▶ _Description of the task_:
Each entry below must be repeated exactly, with pictures left out.

Records from a collection:
───

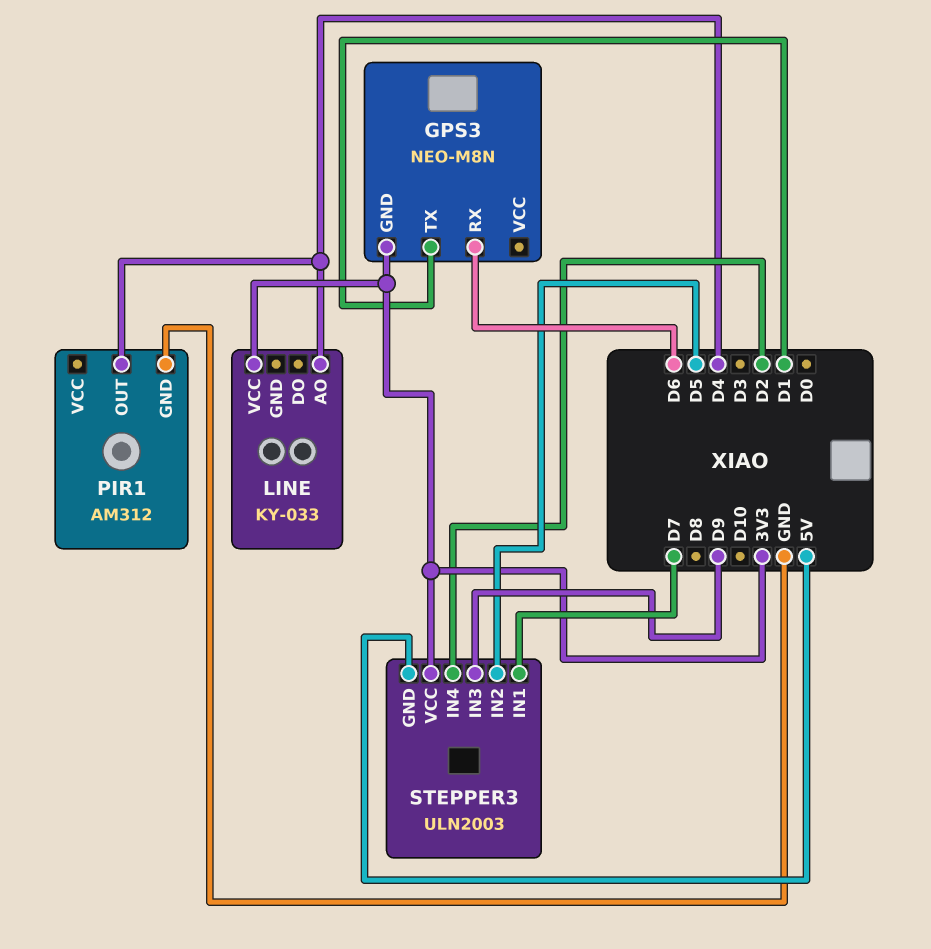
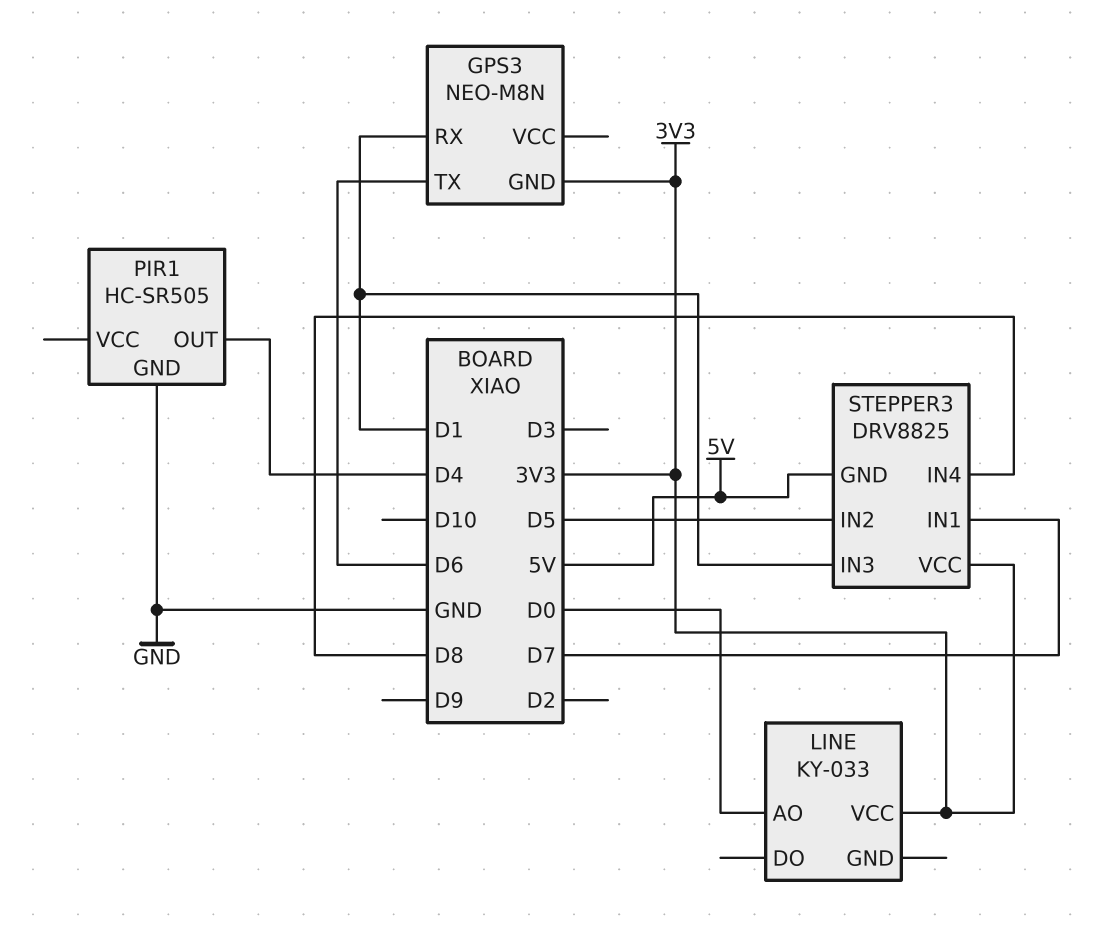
GPS3 pin RX: D6 -> D1
GPS3 pin TX: D1 -> D6
LINE pin AO: D4 -> D0
PIR1: AM312 -> HC-SR505
STEPPER3: ULN2003 -> DRV8825
STEPPER3 pin IN3: D9 -> D1
STEPPER3 pin IN4: D2 -> D8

───

▶ _Result of this task_:
GPS3 pin RX: D6 -> D1
GPS3 pin TX: D1 -> D6
LINE pin AO: D4 -> D0
PIR1: AM312 -> HC-SR505
STEPPER3: ULN2003 -> DRV8825
STEPPER3 pin IN3: D9 -> D1
STEPPER3 pin IN4: D2 -> D8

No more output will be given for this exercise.